**Task objective**
Please count the lines in the entries below that contain the string "alto" and reply with only that number.

**Records shown**
- - - - -

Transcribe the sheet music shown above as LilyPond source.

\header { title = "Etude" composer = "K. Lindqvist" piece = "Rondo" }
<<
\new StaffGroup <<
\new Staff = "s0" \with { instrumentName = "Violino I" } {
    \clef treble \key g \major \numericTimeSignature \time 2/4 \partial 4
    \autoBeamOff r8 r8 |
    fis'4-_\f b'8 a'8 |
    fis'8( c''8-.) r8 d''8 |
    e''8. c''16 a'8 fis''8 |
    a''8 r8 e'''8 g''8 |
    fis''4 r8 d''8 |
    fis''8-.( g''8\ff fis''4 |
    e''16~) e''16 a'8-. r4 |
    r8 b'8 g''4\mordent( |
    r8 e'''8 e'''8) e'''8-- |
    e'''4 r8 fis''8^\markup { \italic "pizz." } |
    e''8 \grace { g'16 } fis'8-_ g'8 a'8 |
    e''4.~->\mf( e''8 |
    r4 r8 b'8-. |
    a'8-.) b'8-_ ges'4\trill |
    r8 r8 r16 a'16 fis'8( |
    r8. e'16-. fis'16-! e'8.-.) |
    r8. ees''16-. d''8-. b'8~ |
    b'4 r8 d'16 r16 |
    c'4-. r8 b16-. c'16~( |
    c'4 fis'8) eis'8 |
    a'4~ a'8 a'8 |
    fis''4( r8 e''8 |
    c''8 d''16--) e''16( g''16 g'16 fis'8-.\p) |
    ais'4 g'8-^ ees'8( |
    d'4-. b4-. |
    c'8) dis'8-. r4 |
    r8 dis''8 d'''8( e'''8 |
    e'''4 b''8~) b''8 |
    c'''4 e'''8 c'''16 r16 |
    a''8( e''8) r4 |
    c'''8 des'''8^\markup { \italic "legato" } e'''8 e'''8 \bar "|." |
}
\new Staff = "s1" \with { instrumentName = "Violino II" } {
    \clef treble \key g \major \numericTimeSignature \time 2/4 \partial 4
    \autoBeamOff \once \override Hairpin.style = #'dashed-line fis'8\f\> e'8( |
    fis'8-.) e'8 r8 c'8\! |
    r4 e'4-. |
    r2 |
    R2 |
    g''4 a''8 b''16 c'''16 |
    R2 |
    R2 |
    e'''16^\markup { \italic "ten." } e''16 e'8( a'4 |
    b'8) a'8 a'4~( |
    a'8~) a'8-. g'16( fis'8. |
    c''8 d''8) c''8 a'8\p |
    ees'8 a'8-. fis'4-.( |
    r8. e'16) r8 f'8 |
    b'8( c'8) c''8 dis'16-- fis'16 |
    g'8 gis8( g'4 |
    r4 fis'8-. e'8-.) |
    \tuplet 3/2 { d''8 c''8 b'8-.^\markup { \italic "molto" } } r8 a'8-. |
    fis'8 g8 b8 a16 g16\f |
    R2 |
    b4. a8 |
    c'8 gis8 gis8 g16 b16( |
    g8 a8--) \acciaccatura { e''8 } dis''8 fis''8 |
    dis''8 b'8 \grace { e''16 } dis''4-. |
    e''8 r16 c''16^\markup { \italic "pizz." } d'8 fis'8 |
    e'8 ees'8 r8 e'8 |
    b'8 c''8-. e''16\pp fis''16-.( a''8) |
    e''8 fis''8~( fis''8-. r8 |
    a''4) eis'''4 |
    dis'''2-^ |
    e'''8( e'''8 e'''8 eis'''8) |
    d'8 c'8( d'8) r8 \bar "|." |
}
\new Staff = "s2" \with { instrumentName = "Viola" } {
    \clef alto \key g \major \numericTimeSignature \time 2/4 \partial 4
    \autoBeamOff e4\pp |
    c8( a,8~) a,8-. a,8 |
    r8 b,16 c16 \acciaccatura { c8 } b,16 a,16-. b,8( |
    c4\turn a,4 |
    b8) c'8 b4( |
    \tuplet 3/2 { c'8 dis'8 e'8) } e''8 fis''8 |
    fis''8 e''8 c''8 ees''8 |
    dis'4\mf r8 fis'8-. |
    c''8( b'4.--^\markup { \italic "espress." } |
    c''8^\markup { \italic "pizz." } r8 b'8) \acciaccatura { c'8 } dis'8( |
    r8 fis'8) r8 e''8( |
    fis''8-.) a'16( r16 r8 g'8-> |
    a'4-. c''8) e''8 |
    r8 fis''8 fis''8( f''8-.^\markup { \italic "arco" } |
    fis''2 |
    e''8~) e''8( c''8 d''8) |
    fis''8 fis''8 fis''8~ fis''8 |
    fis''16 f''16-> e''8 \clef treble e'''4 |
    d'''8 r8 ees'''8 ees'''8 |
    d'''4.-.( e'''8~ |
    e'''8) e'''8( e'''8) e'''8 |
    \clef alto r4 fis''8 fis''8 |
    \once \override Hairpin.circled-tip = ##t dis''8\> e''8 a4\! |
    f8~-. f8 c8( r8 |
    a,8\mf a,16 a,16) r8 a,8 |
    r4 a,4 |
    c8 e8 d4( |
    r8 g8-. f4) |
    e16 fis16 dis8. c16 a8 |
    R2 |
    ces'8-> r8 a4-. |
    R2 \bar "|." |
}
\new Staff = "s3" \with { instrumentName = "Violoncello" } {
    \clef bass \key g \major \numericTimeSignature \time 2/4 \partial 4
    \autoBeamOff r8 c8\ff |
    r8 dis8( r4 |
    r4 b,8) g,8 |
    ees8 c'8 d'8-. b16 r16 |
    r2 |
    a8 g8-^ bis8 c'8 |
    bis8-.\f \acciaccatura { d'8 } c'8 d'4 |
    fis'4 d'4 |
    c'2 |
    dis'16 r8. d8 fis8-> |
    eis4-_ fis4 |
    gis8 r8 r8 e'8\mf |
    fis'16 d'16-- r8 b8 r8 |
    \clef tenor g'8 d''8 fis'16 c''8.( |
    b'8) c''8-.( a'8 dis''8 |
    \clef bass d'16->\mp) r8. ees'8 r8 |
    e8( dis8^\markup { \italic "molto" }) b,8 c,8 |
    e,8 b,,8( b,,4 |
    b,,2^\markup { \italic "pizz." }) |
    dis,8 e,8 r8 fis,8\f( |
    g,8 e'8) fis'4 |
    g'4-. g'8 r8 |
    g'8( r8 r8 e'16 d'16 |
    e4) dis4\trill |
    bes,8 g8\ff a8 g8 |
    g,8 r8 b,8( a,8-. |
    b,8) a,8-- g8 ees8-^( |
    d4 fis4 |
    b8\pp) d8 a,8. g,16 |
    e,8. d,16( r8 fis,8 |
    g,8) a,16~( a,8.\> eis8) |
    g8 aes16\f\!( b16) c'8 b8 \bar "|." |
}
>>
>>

- - - - -

**Answer to the problem**
2